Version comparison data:
==============================

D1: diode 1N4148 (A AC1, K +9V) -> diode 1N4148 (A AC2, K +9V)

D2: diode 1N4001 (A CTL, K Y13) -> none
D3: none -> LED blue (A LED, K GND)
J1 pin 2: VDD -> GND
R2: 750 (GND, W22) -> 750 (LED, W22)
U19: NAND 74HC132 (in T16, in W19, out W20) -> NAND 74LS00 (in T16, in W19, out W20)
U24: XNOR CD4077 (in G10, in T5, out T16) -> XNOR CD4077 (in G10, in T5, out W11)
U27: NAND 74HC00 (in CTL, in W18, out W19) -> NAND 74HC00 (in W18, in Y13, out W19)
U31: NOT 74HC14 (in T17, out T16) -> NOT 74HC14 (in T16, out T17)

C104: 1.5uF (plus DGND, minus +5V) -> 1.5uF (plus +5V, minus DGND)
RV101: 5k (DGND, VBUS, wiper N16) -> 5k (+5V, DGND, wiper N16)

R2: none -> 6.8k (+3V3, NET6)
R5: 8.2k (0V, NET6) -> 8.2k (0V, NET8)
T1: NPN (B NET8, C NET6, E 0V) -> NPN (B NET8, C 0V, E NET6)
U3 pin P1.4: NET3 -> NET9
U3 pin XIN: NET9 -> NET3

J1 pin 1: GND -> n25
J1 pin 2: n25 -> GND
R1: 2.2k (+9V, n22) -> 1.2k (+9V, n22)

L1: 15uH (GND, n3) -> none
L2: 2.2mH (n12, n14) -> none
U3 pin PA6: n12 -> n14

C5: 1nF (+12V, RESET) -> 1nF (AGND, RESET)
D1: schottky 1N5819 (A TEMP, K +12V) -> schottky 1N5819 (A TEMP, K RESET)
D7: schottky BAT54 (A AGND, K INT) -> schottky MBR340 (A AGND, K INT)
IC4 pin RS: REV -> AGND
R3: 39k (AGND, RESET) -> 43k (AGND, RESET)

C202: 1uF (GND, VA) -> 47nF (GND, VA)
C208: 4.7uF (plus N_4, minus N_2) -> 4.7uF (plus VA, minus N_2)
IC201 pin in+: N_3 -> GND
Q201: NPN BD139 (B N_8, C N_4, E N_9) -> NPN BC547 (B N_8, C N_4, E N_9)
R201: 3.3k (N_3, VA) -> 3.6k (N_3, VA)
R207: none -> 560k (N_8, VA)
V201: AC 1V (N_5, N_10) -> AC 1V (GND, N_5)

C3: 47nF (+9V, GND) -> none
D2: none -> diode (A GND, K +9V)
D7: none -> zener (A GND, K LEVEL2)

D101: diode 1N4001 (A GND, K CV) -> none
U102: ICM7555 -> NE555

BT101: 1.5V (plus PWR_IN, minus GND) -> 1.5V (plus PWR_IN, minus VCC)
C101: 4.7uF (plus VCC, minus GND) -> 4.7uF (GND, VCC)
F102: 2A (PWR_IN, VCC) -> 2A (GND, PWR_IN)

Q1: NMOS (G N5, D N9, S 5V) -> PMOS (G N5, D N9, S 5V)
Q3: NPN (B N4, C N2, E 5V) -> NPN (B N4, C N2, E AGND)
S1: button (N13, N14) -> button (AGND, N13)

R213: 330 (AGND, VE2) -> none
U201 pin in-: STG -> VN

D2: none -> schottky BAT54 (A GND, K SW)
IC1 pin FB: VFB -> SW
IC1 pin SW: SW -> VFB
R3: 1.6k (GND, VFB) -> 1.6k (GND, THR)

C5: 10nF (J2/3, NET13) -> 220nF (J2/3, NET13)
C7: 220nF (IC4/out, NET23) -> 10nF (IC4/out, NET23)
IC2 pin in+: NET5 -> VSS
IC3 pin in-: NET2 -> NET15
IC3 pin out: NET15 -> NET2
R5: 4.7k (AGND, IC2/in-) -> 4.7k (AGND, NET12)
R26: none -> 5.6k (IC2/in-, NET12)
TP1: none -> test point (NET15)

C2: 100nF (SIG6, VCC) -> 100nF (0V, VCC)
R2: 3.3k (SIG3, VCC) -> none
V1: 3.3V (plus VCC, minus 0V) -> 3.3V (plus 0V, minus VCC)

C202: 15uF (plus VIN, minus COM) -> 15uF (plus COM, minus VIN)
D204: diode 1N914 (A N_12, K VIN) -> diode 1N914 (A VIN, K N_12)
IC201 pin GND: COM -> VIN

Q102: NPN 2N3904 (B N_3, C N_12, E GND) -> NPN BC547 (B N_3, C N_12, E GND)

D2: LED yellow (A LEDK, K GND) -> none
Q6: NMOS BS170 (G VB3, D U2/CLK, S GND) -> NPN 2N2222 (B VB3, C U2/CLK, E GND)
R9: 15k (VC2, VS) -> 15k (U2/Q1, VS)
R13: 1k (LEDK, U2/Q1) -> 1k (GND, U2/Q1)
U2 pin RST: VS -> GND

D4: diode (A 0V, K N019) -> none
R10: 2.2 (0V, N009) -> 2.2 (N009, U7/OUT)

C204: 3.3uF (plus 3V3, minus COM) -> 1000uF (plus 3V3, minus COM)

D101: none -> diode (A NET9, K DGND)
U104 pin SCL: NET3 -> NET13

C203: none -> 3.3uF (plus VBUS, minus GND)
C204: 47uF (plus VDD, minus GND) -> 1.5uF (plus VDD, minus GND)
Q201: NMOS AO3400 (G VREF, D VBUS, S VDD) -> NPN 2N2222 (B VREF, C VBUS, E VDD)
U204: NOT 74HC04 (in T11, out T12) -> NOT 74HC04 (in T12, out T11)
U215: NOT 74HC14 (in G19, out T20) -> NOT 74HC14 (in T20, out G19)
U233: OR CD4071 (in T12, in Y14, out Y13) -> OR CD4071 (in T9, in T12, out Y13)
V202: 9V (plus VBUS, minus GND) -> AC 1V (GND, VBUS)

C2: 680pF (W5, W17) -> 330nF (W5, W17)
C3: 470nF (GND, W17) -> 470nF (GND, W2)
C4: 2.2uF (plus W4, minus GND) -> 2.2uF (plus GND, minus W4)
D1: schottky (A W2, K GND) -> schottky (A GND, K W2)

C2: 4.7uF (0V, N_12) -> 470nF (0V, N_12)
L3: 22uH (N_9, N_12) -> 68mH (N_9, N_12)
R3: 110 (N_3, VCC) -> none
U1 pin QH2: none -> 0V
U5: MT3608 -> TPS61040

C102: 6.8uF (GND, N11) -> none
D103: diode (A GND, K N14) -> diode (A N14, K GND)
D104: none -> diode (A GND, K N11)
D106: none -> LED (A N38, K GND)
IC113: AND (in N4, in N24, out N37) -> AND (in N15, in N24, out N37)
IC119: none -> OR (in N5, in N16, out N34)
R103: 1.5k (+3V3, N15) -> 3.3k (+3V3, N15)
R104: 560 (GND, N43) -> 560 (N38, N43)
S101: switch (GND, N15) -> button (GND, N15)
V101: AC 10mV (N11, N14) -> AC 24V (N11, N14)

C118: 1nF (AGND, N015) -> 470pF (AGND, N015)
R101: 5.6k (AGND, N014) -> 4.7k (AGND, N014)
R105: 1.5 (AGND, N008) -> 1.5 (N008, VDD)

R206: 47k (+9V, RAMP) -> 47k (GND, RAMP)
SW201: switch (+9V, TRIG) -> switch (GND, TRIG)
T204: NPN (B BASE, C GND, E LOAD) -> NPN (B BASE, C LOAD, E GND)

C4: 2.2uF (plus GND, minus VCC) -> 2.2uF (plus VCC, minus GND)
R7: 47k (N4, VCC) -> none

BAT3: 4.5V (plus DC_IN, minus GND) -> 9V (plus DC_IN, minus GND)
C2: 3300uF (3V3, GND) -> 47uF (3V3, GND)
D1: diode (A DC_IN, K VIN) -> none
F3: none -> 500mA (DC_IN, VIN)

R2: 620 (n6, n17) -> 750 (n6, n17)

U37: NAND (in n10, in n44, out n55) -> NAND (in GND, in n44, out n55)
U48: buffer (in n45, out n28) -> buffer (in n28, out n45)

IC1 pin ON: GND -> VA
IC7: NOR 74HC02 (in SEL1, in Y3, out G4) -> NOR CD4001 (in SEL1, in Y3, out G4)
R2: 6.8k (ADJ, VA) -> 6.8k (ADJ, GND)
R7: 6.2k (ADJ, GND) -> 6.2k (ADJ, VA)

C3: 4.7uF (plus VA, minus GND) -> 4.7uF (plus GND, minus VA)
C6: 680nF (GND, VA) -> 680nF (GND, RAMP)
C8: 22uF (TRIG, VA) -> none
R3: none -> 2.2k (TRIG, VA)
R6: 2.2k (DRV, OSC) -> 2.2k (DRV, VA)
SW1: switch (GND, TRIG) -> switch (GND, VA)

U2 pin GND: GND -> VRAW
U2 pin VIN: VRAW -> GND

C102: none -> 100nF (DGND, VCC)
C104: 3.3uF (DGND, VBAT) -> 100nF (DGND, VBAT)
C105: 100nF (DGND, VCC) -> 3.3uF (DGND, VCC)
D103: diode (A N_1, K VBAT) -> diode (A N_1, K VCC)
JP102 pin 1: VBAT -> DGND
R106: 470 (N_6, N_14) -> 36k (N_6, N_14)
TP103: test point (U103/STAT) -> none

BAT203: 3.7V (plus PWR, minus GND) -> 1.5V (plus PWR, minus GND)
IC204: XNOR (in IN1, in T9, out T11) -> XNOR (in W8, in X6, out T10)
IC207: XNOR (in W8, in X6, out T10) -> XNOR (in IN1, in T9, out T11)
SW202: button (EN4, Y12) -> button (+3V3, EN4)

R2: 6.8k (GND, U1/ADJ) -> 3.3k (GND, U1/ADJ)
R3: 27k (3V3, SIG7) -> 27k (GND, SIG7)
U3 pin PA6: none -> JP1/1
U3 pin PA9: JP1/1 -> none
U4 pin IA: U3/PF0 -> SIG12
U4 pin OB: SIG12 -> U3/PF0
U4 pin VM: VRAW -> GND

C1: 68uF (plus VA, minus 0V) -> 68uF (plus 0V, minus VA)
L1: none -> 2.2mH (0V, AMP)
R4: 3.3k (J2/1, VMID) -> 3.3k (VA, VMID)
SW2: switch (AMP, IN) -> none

==============================

== Assignment ==
All lines from the one with "R106: 470 (N_6, N_14) -> 36k (N_6, N_14)" onward to the end of the records above should be repeated exactly, and only those lines.

== Problem solution ==
R106: 470 (N_6, N_14) -> 36k (N_6, N_14)
TP103: test point (U103/STAT) -> none

BAT203: 3.7V (plus PWR, minus GND) -> 1.5V (plus PWR, minus GND)
IC204: XNOR (in IN1, in T9, out T11) -> XNOR (in W8, in X6, out T10)
IC207: XNOR (in W8, in X6, out T10) -> XNOR (in IN1, in T9, out T11)
SW202: button (EN4, Y12) -> button (+3V3, EN4)

R2: 6.8k (GND, U1/ADJ) -> 3.3k (GND, U1/ADJ)
R3: 27k (3V3, SIG7) -> 27k (GND, SIG7)
U3 pin PA6: none -> JP1/1
U3 pin PA9: JP1/1 -> none
U4 pin IA: U3/PF0 -> SIG12
U4 pin OB: SIG12 -> U3/PF0
U4 pin VM: VRAW -> GND

C1: 68uF (plus VA, minus 0V) -> 68uF (plus 0V, minus VA)
L1: none -> 2.2mH (0V, AMP)
R4: 3.3k (J2/1, VMID) -> 3.3k (VA, VMID)
SW2: switch (AMP, IN) -> none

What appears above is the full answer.